* **Task details**: Return each line of the listing in which the word "slope" appears.
-- -- --
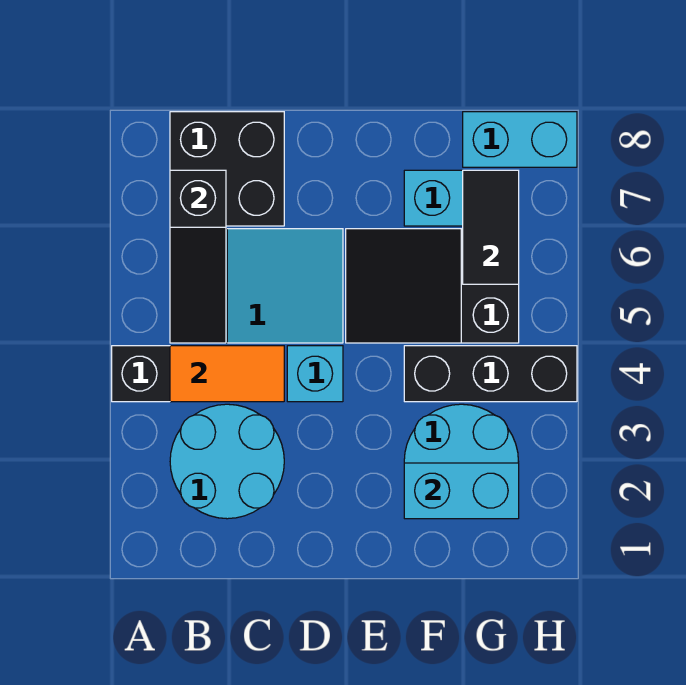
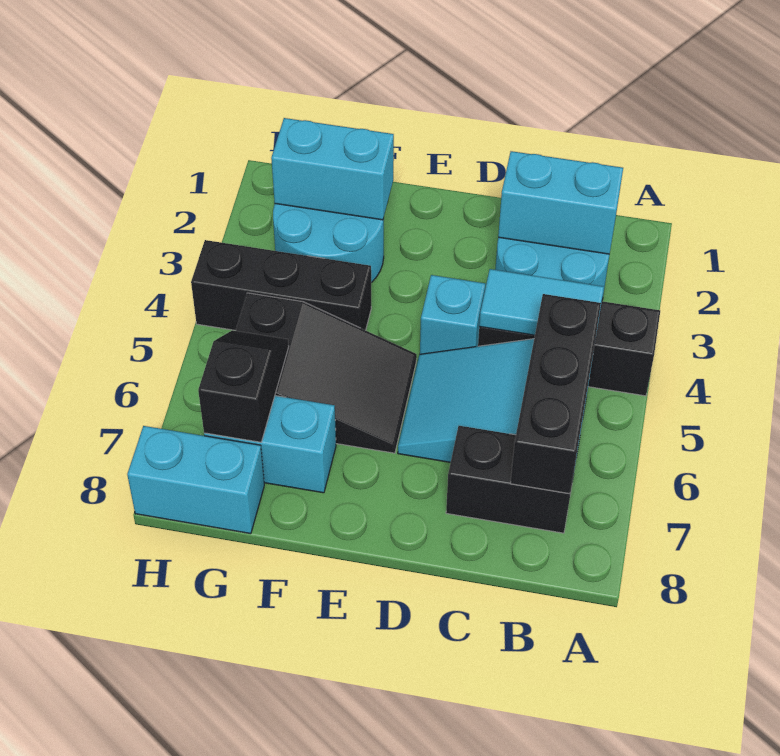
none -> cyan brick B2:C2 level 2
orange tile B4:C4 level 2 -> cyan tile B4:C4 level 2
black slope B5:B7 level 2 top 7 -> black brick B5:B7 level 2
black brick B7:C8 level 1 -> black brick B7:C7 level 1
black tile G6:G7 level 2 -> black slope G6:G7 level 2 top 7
-- -- --
* **Written solution**:
black slope B5:B7 level 2 top 7 -> black brick B5:B7 level 2
black tile G6:G7 level 2 -> black slope G6:G7 level 2 top 7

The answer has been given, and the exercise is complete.